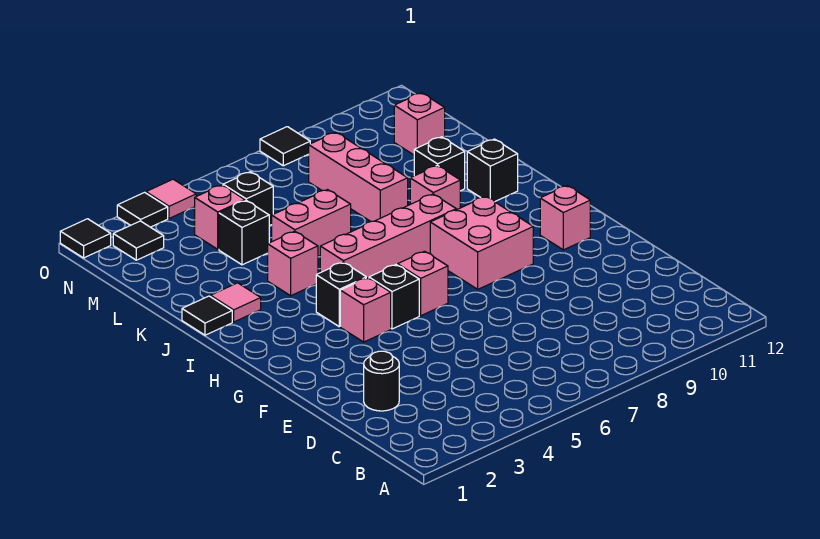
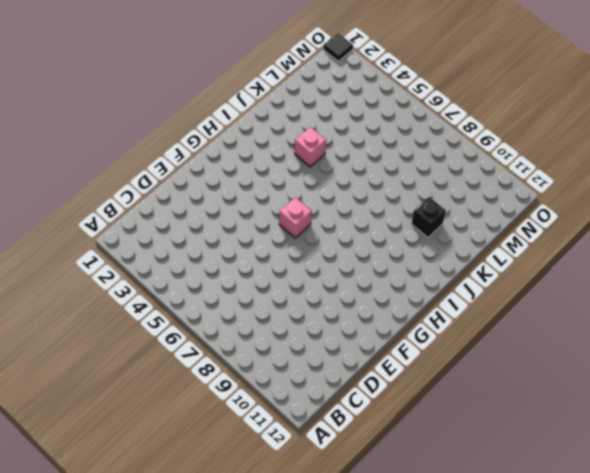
none -> black 1x1 round brick [364,351,399,411]
none -> pink 1x1 brick [340,278,391,342]
none -> black 1x1 brick [369,265,419,329]

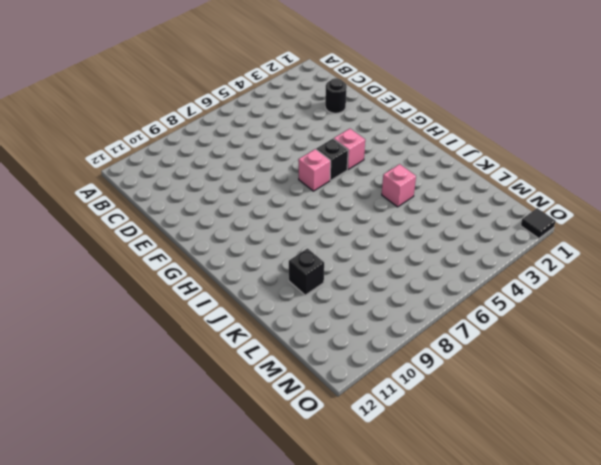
none -> pink 2x2 brick [430,196,533,289]
none -> pink 1x1 brick [540,186,590,250]
none -> black 1x1 brick [316,262,366,327]

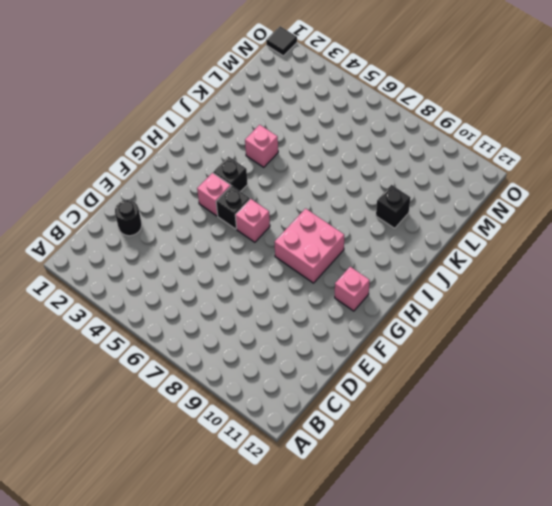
none -> pink 1x4 brick [320,194,456,278]
none -> black 1x1 tile [182,296,232,335]
none -> pink 1x1 tile [210,283,261,322]

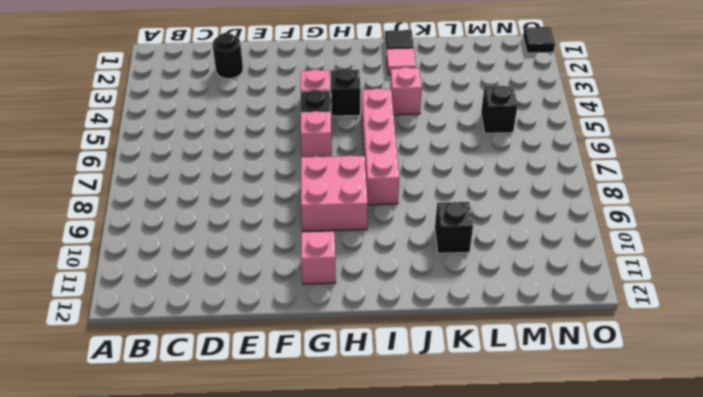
none -> pink 1x1 brick [410,165,460,210]
none -> black 1x1 brick [467,139,518,202]
none -> pink 1x2 brick [272,190,351,256]

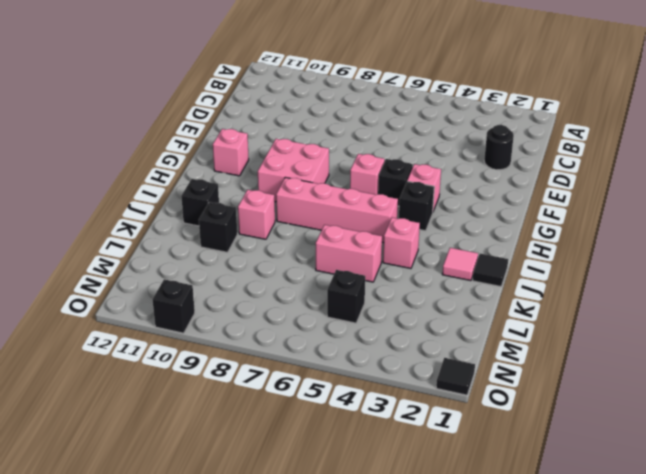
black 1x1 brick [152,279,195,333] -> black 1x1 brick moved to [219,201,269,265]
none -> pink 1x3 brick [309,132,408,222]
none -> pink 1x1 brick [195,185,245,249]
none -> pink 1x1 brick [394,93,445,155]

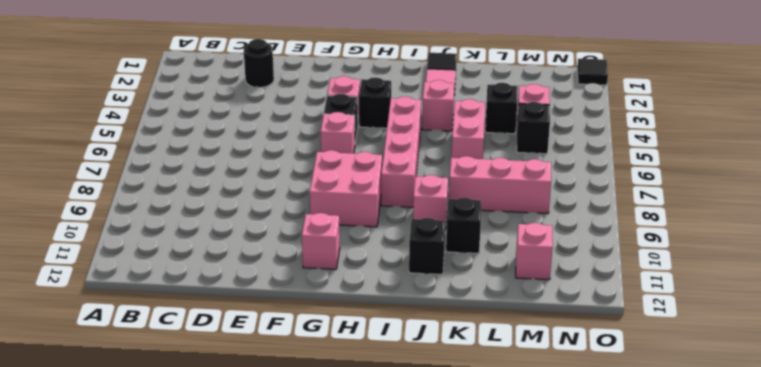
none -> black 1x1 tile [113,221,164,260]
none -> black 1x1 tile [117,192,168,227]
none -> pink 1x1 tile [146,179,196,218]

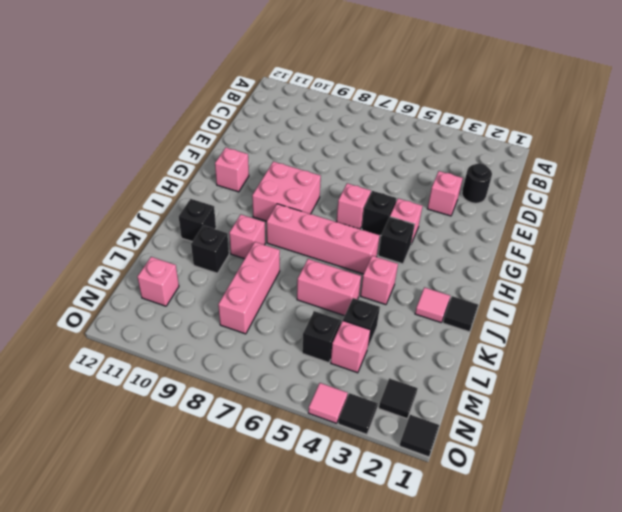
pink 1x1 brick [427,171,463,216] -> none
none -> black 1x1 tile [260,127,310,166]

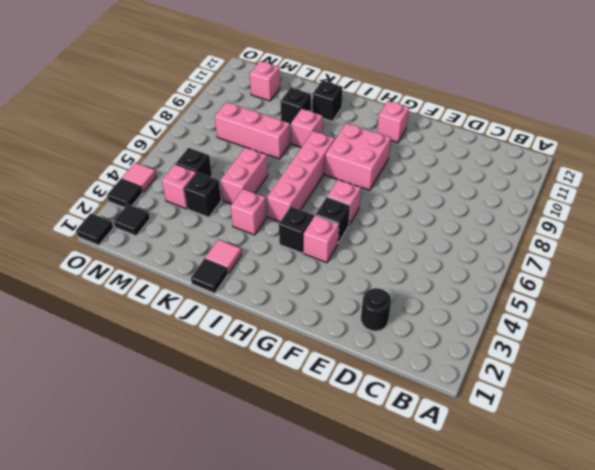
none -> black 1x1 tile [260,127,310,166]

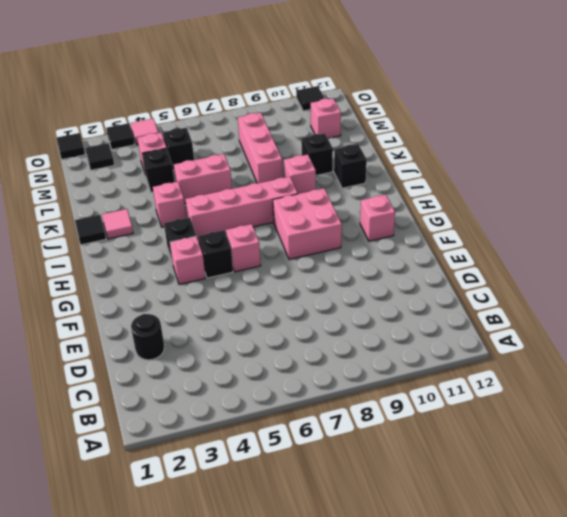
black 1x1 tile [296,86,325,111] -> black 1x1 tile moved to [260,127,310,166]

++++

_WHAT TO PRODUCE_
Scan the material above. Copy each line that holds the word "moved".

_ANSWER SPACE_
black 1x1 brick [152,279,195,333] -> black 1x1 brick moved to [219,201,269,265]
black 1x1 tile [296,86,325,111] -> black 1x1 tile moved to [260,127,310,166]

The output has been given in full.